A single number is the answer: how many lines of the data hold "elsewhere"?

■ **Provided records**
※
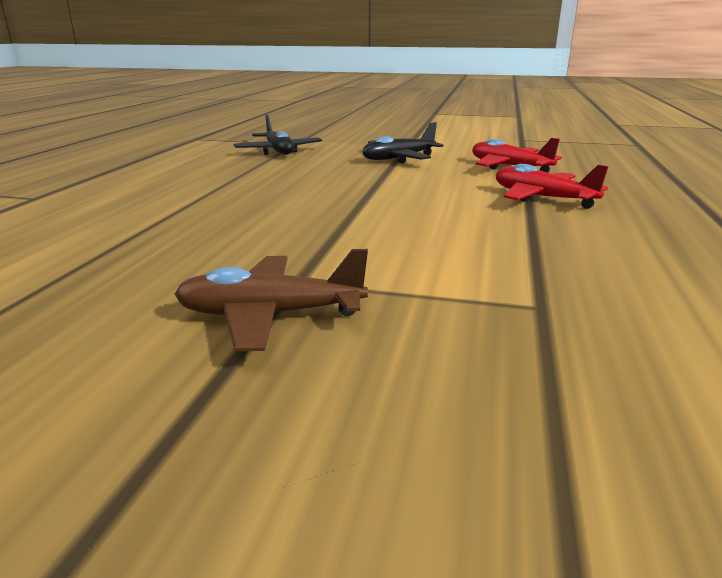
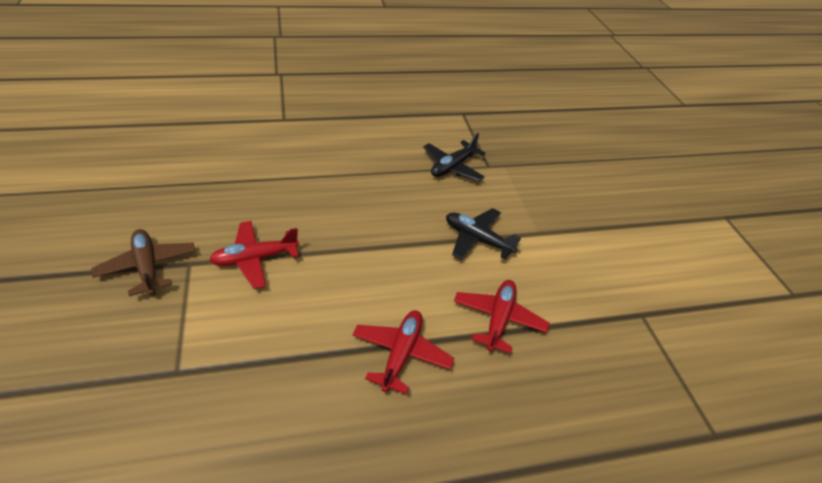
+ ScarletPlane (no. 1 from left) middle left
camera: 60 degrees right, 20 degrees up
※
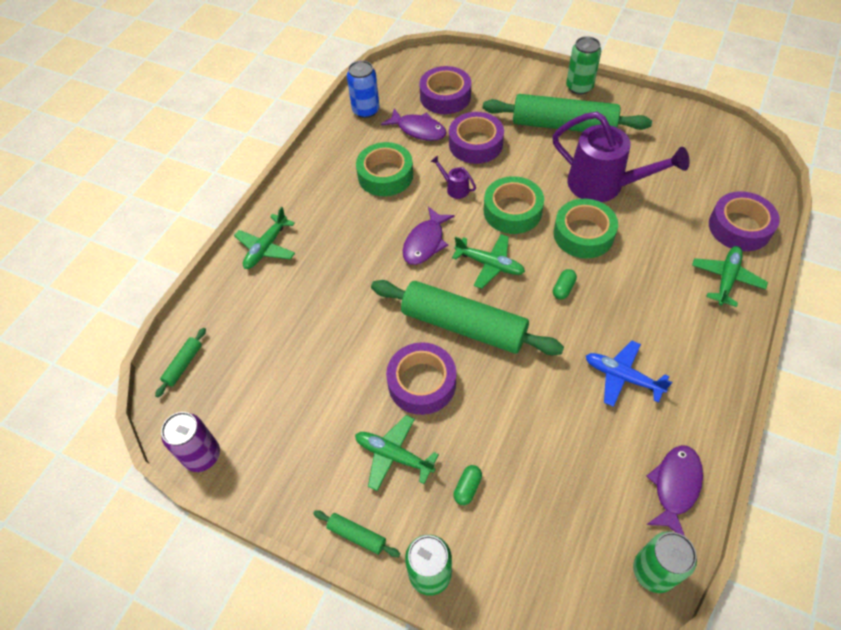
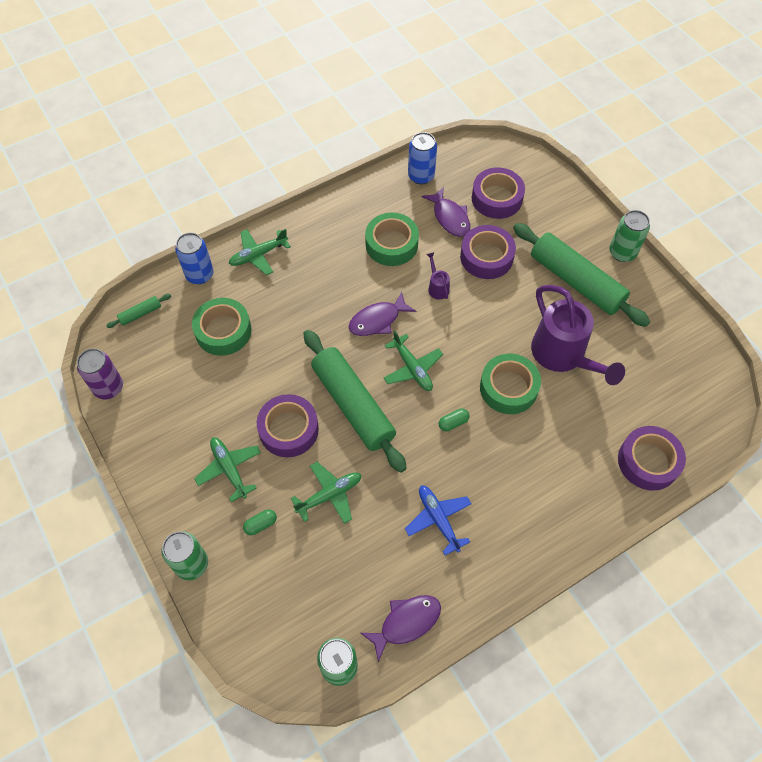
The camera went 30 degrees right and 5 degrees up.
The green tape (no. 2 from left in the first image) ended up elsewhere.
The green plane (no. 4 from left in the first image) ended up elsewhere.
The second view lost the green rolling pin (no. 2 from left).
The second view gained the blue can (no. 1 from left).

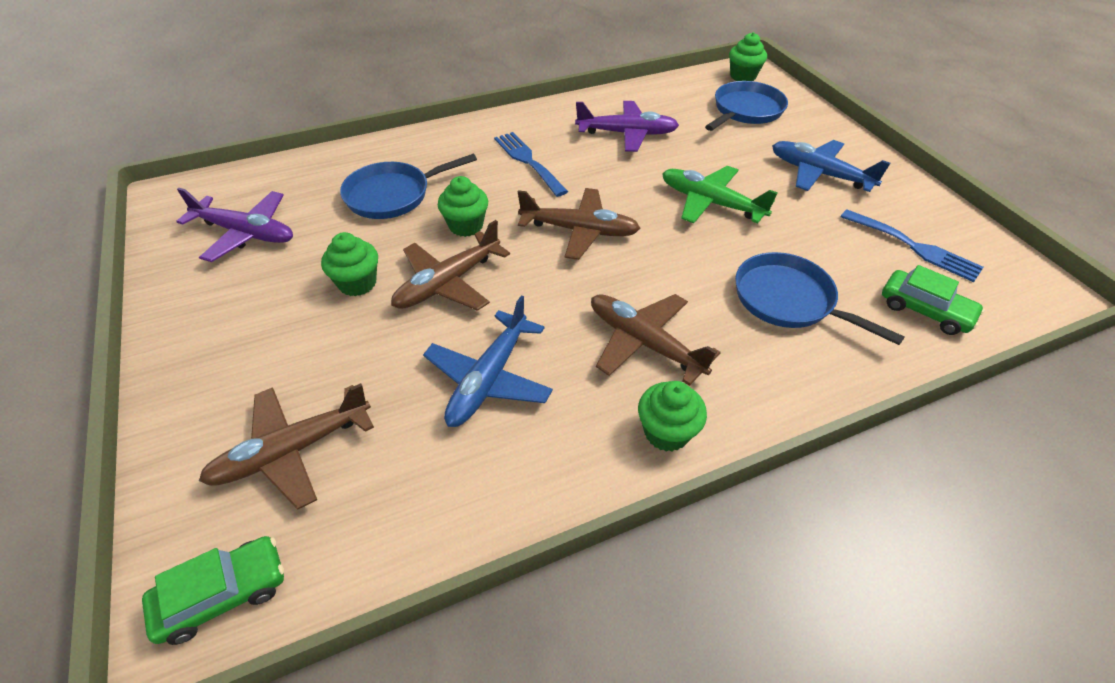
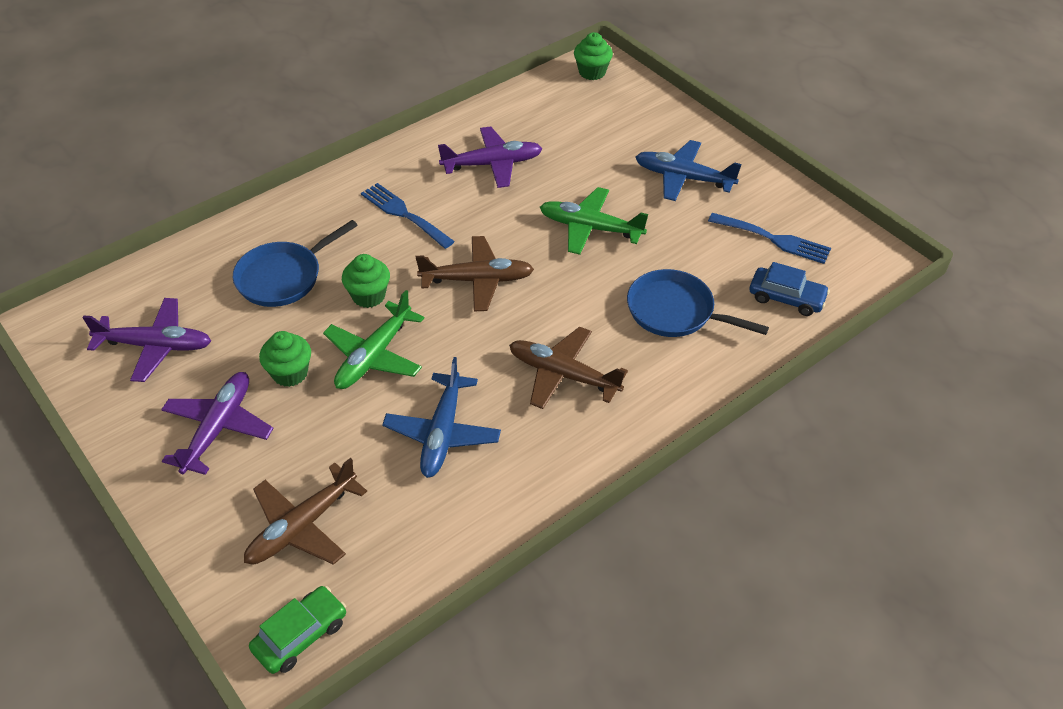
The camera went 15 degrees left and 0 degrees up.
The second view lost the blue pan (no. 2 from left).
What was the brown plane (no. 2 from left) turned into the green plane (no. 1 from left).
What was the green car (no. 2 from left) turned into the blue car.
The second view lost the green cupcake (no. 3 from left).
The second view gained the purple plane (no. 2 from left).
※
■ **Answer box**
2